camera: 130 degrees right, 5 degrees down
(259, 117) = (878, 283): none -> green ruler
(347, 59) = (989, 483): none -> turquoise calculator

--

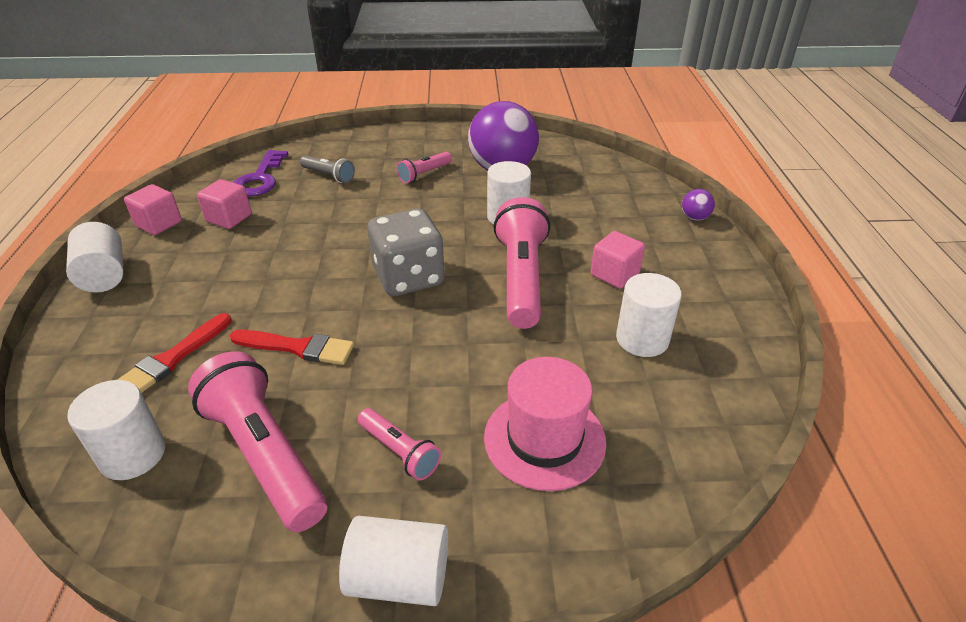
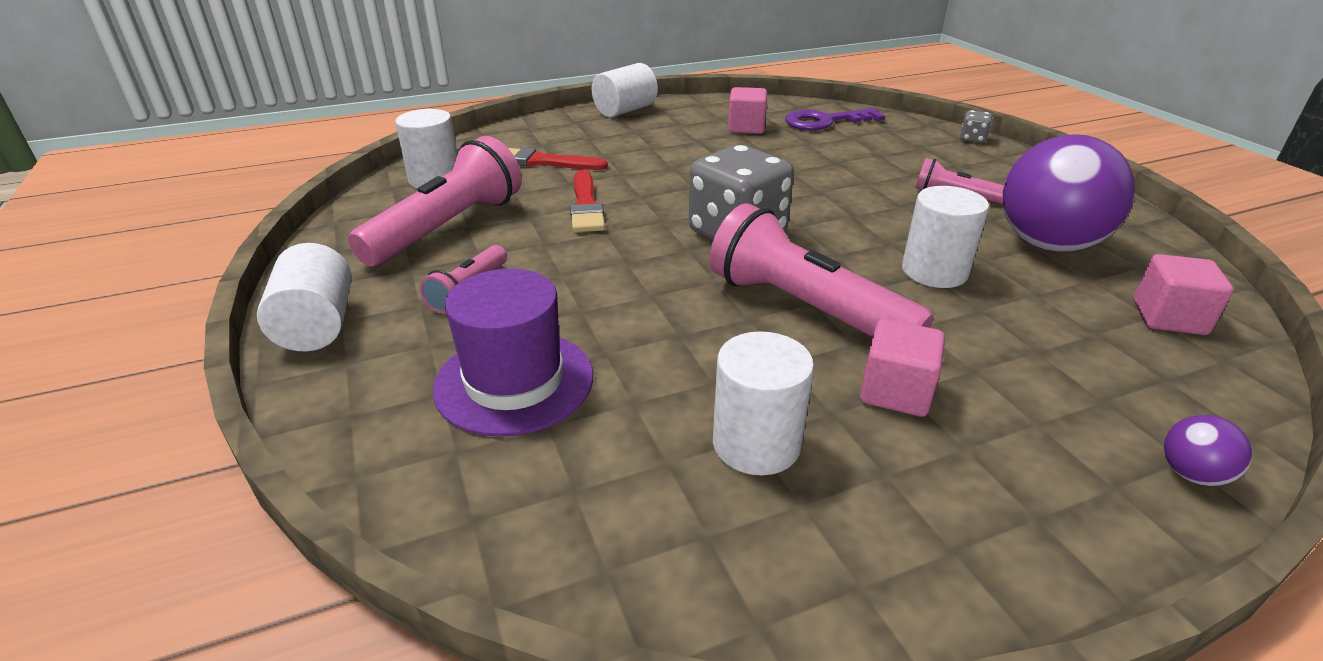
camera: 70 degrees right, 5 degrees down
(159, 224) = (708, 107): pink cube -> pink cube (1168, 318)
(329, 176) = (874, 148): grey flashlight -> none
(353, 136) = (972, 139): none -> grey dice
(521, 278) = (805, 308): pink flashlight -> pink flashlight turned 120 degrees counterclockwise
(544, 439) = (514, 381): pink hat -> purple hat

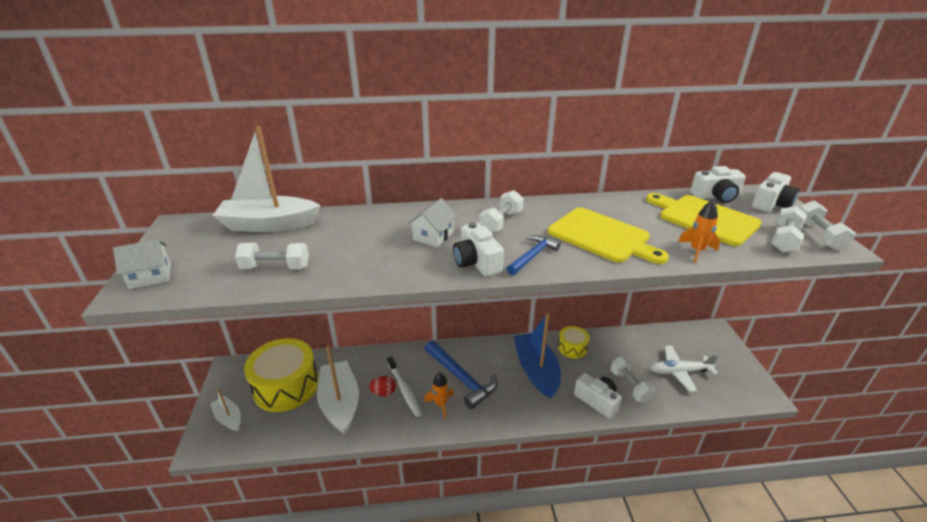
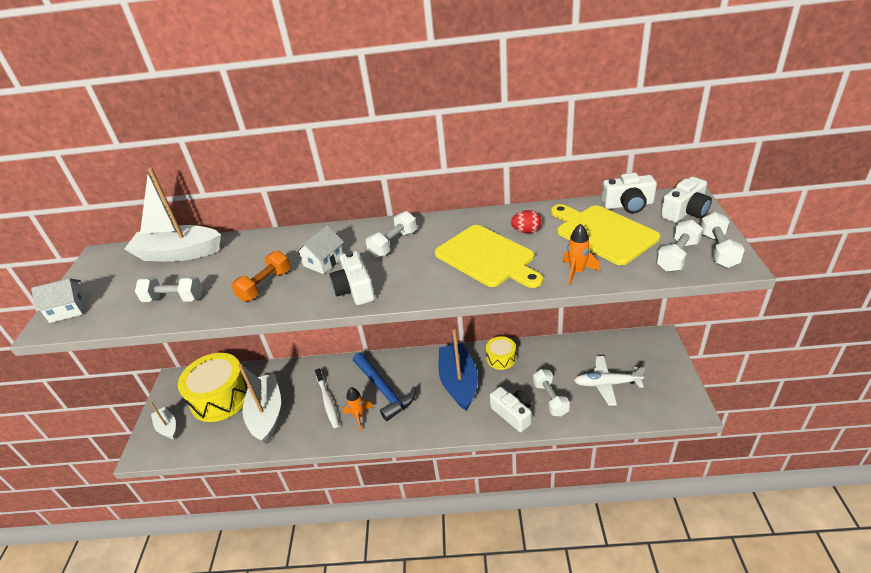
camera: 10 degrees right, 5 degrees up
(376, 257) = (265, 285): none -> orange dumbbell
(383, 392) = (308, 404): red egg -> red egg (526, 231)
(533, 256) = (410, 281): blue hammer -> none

--

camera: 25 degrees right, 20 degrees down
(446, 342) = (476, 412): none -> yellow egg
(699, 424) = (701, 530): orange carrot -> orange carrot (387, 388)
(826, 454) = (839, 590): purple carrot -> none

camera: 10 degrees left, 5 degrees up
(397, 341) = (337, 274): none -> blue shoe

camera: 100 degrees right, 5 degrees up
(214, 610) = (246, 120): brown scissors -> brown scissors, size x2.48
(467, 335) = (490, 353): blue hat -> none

§ **Assignment**: Taking the entries above, extract every line from the one bearing "(329, 176) = (874, 148): grey" through the one bearing "(533, 256) = (410, 281): blue hammer -> none", exactly, with no pictures.

§ **Response area**:
(329, 176) = (874, 148): grey flashlight -> none
(353, 136) = (972, 139): none -> grey dice
(521, 278) = (805, 308): pink flashlight -> pink flashlight turned 120 degrees counterclockwise
(544, 439) = (514, 381): pink hat -> purple hat

camera: 10 degrees right, 5 degrees up
(376, 257) = (265, 285): none -> orange dumbbell
(383, 392) = (308, 404): red egg -> red egg (526, 231)
(533, 256) = (410, 281): blue hammer -> none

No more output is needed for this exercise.